---------- Dataset entries
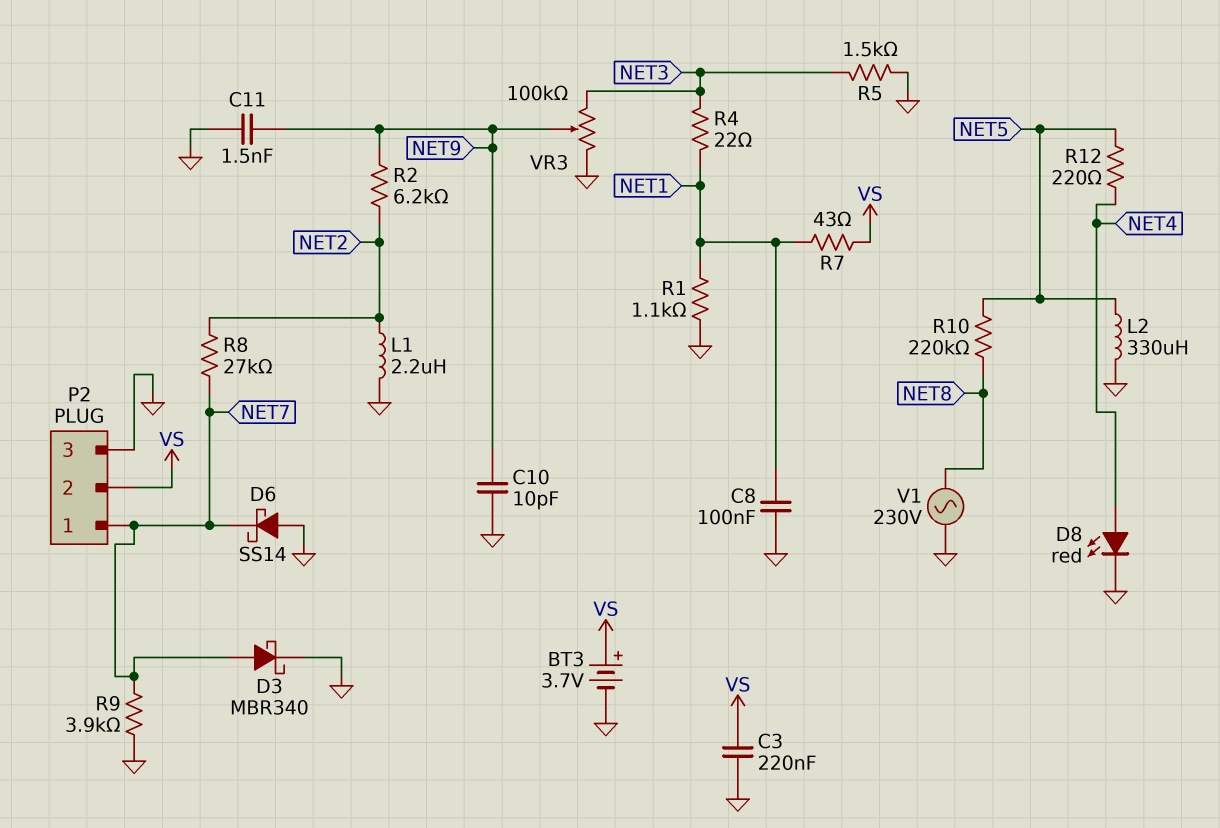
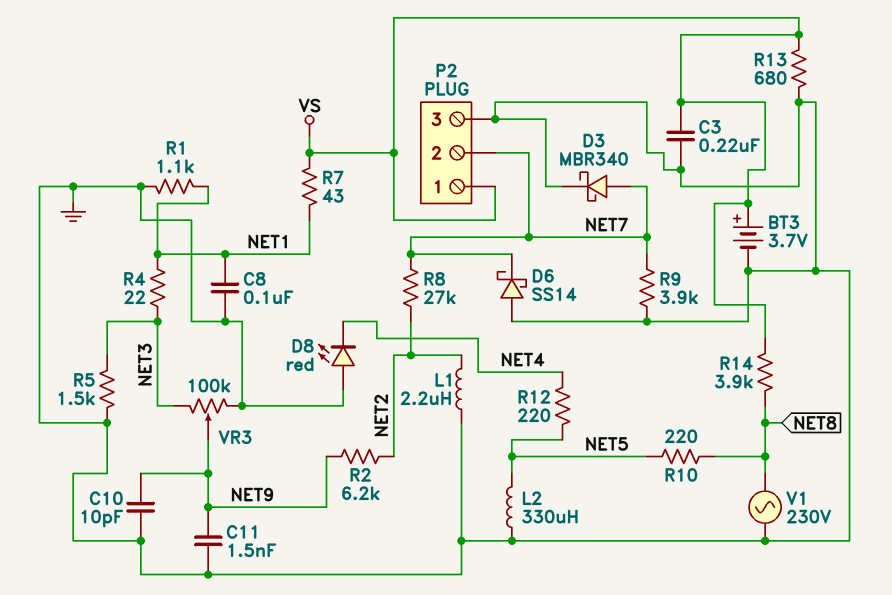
D8: LED red (A NET4, K GND) -> LED red (A GND, K NET4)
P2 pin 1: NET7 -> VS
P2 pin 2: VS -> NET7
R10: 220k (NET5, NET8) -> 220 (NET5, NET8)
R13: none -> 680 (GND, VS)
R14: none -> 3.9k (NET8, VS)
--------------------
Activity » Each entry should be copied exactly as written, though any pictures stay out.

Solved problem »
D8: LED red (A NET4, K GND) -> LED red (A GND, K NET4)
P2 pin 1: NET7 -> VS
P2 pin 2: VS -> NET7
R10: 220k (NET5, NET8) -> 220 (NET5, NET8)
R13: none -> 680 (GND, VS)
R14: none -> 3.9k (NET8, VS)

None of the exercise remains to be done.